Content starts

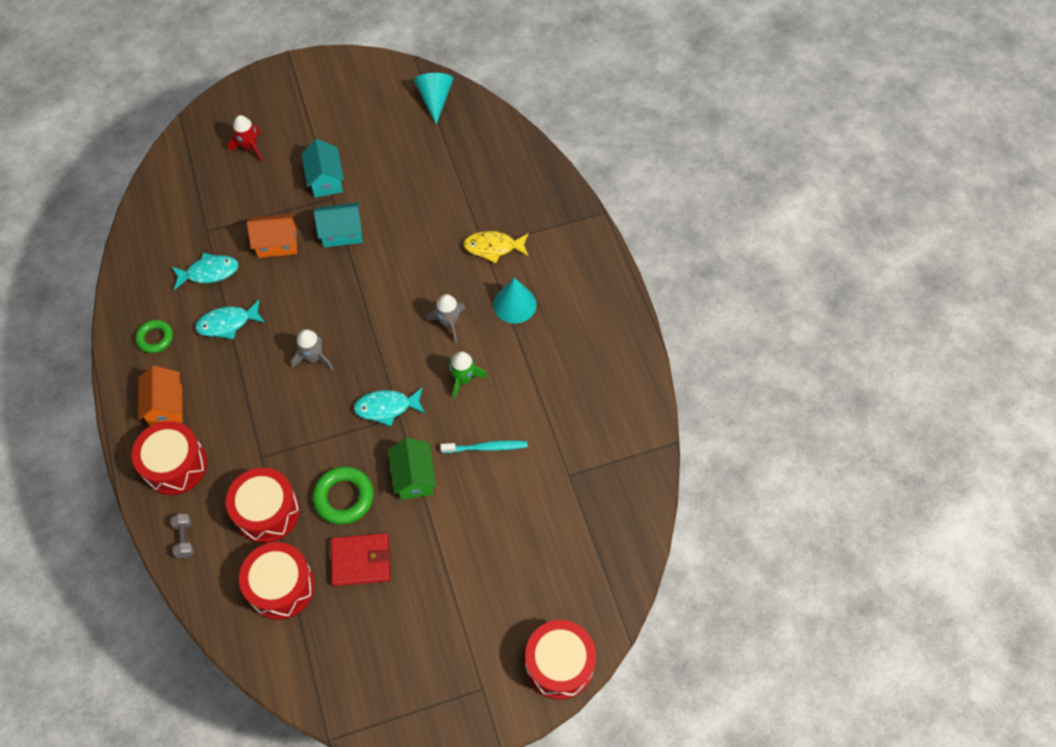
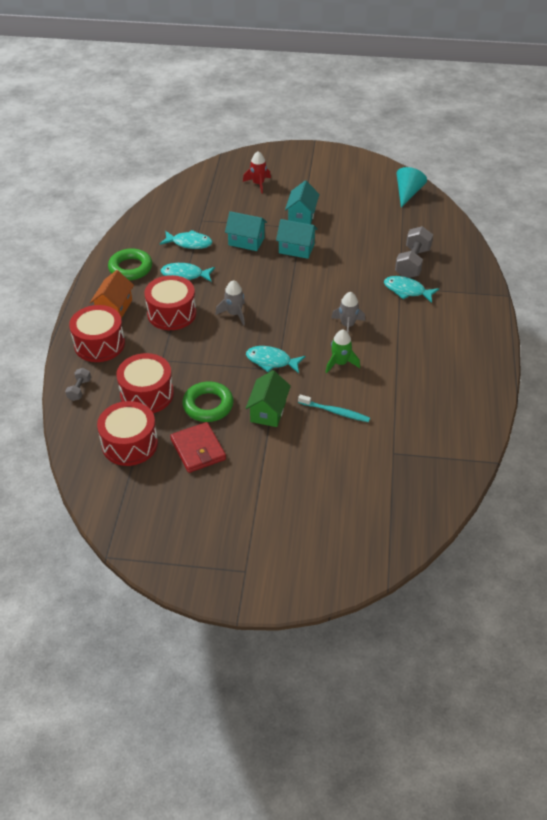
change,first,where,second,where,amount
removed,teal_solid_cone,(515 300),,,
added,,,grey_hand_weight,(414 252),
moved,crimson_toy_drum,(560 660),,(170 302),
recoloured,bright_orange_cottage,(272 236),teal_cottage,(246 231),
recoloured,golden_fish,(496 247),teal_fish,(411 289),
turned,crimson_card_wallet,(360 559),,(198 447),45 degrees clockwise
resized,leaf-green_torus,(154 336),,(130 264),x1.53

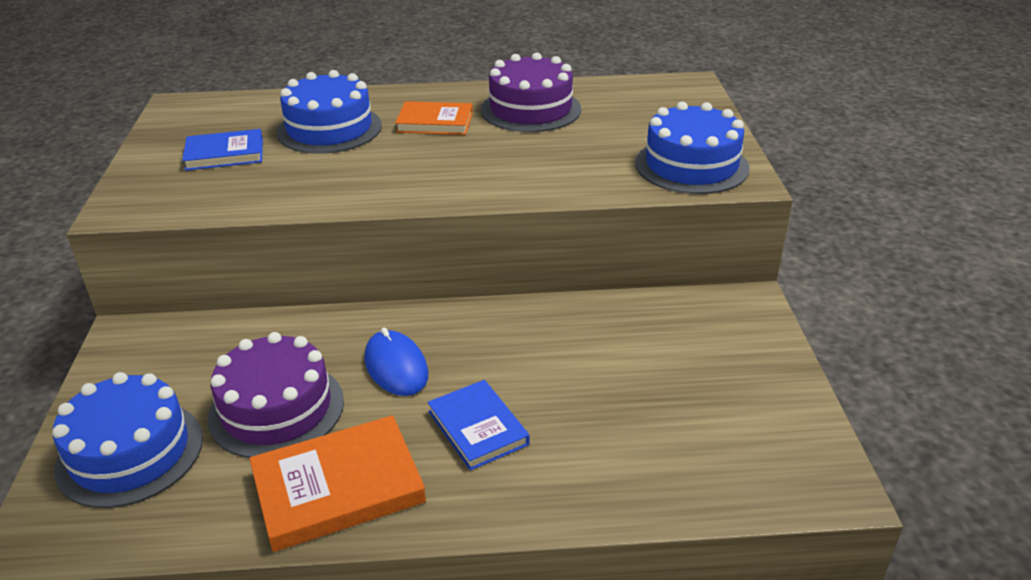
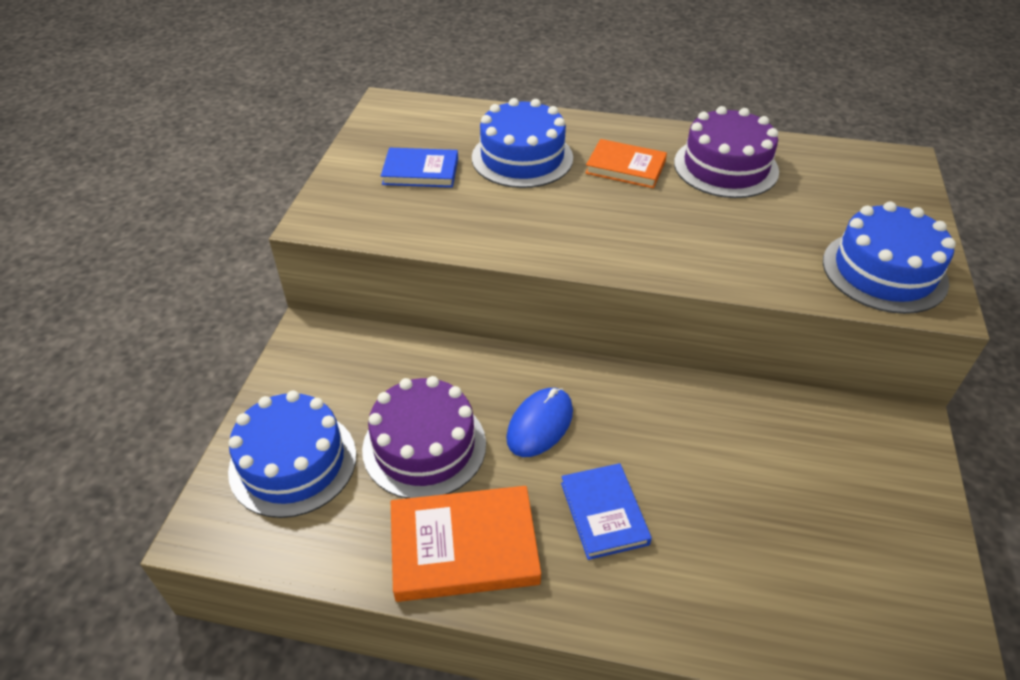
change,first,where,second,where,amount
turned,royal_blue_computer_mouse,(396 362),,(539 422),45 degrees clockwise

Content ends

§ What this task involves
Scan the entries above for the word "recoloured", then copy every line in which it occurs.

§ Your solution
recoloured,bright_orange_cottage,(272 236),teal_cottage,(246 231),
recoloured,golden_fish,(496 247),teal_fish,(411 289),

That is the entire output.